» Supplied material

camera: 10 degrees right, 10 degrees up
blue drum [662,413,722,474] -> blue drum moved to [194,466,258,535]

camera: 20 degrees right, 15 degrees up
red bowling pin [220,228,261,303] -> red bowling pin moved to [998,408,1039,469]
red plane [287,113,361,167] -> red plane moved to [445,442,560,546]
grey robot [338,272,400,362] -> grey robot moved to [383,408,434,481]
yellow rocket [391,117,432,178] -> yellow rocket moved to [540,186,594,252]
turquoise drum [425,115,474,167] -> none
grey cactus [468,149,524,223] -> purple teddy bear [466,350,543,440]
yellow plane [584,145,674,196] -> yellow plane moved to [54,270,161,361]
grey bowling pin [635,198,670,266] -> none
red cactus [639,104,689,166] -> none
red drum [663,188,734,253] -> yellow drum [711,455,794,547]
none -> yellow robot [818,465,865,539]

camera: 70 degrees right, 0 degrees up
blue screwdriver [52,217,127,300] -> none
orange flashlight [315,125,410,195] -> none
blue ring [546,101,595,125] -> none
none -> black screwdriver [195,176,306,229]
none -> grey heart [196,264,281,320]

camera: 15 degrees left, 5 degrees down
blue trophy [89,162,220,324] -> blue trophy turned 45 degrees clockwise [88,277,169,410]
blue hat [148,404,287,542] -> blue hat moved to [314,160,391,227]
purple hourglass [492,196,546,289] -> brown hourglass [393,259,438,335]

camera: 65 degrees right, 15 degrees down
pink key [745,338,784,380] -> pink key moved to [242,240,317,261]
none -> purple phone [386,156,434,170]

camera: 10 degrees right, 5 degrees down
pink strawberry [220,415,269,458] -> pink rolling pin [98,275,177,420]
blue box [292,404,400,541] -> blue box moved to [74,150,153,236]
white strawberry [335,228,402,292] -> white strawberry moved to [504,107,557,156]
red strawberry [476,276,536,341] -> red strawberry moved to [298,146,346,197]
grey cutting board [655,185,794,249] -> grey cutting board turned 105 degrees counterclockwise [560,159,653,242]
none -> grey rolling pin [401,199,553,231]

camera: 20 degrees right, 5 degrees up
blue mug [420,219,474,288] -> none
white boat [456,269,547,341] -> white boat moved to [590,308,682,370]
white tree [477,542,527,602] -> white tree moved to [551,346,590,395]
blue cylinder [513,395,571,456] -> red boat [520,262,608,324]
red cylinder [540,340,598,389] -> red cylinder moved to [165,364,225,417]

» Written task
Scan the listing above for the line that has "camera: 65 degrees right, 15 degrees down", then copy exactly from that line through the line that has "white strawberry [335,228,402,292]".

» Answer for the task
camera: 65 degrees right, 15 degrees down
pink key [745,338,784,380] -> pink key moved to [242,240,317,261]
none -> purple phone [386,156,434,170]

camera: 10 degrees right, 5 degrees down
pink strawberry [220,415,269,458] -> pink rolling pin [98,275,177,420]
blue box [292,404,400,541] -> blue box moved to [74,150,153,236]
white strawberry [335,228,402,292] -> white strawberry moved to [504,107,557,156]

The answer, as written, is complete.